YOUR INSTRUCTIONS
Copy out the line containing "none -> cyan cone D2 level 1" and each line after it, through the last one in the material, exactly as written.

WORKING DATA
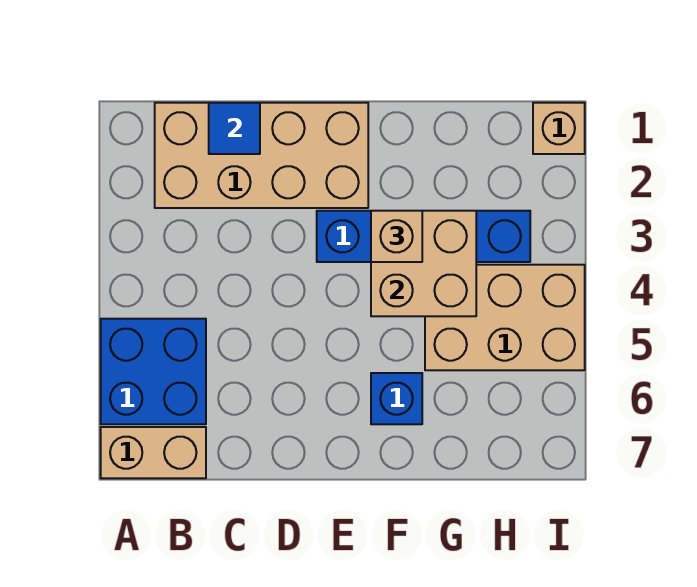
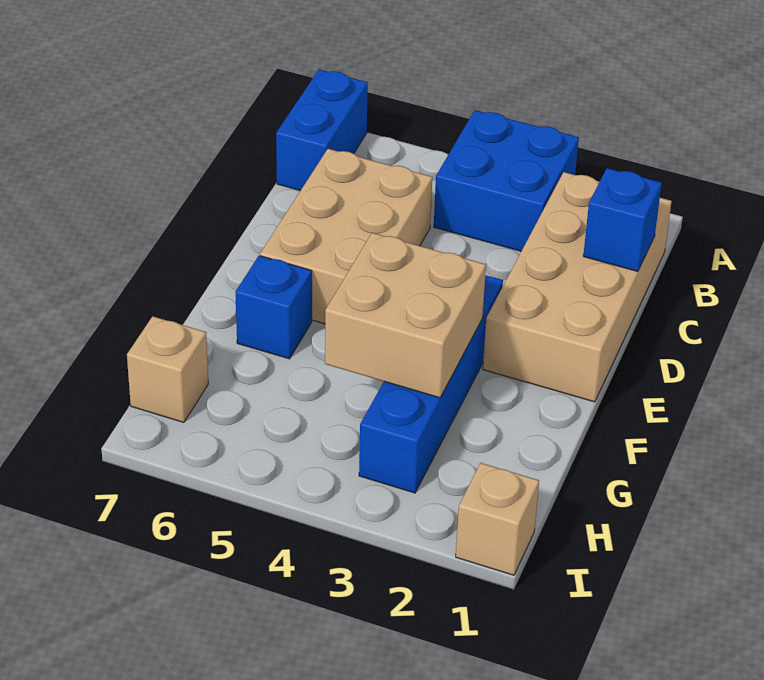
blue brick A5:B6 level 1 -> blue brick A3:B4 level 1
tan brick A7:B7 level 1 -> blue brick A7:B7 level 1
blue tile C1 level 2 -> blue brick C1 level 2
tan brick F3 level 3 -> tan brick H7 level 1
tan brick G4:I5 level 1 -> tan brick C5:E6 level 1

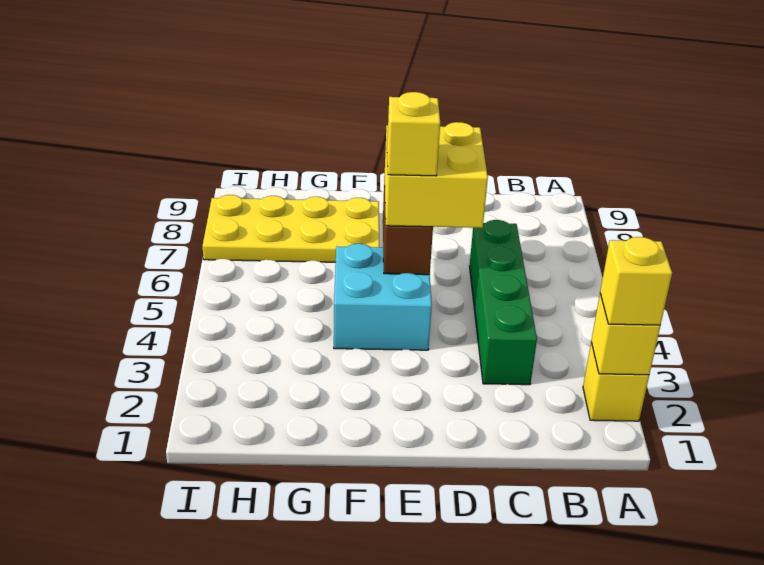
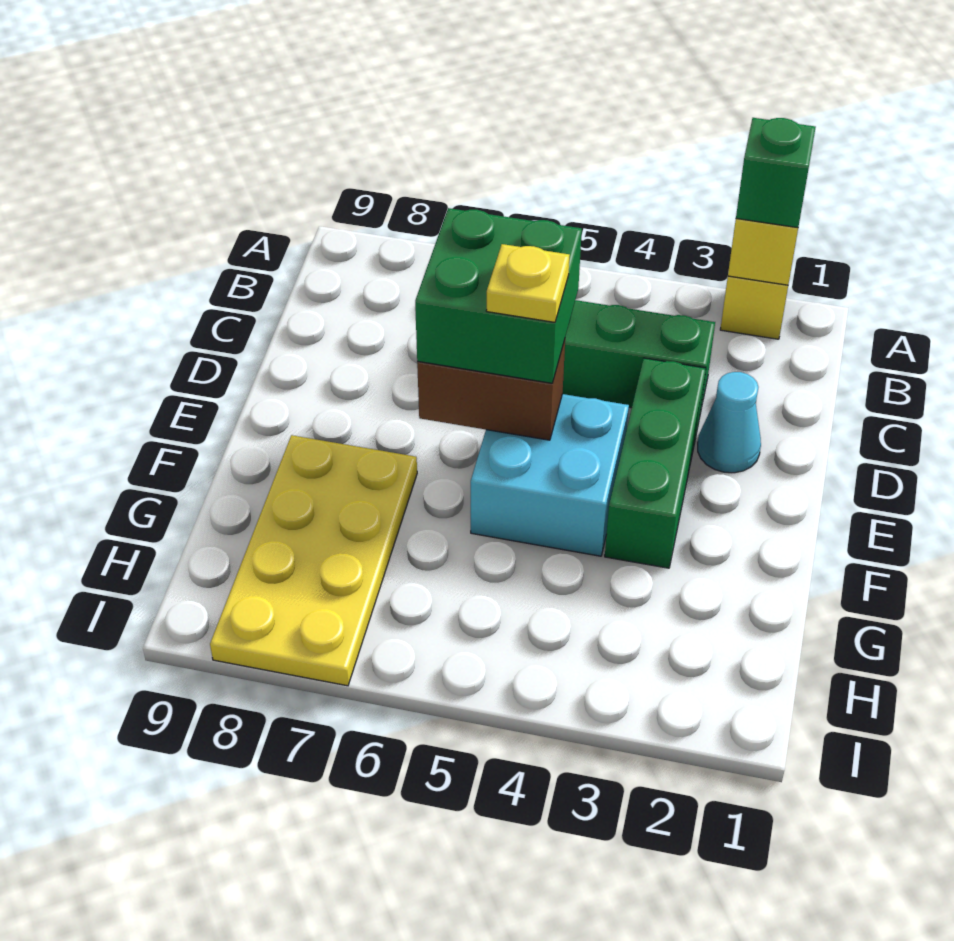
yellow brick A2 level 3 -> green brick A2 level 3
none -> cyan cone D2 level 1
none -> green brick D3:F3 level 1
yellow brick D5:E6 level 3 -> green brick D5:E6 level 3
yellow brick E5 level 4 -> yellow plate E5 level 4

PROBLEM SOLUTION
none -> cyan cone D2 level 1
none -> green brick D3:F3 level 1
yellow brick D5:E6 level 3 -> green brick D5:E6 level 3
yellow brick E5 level 4 -> yellow plate E5 level 4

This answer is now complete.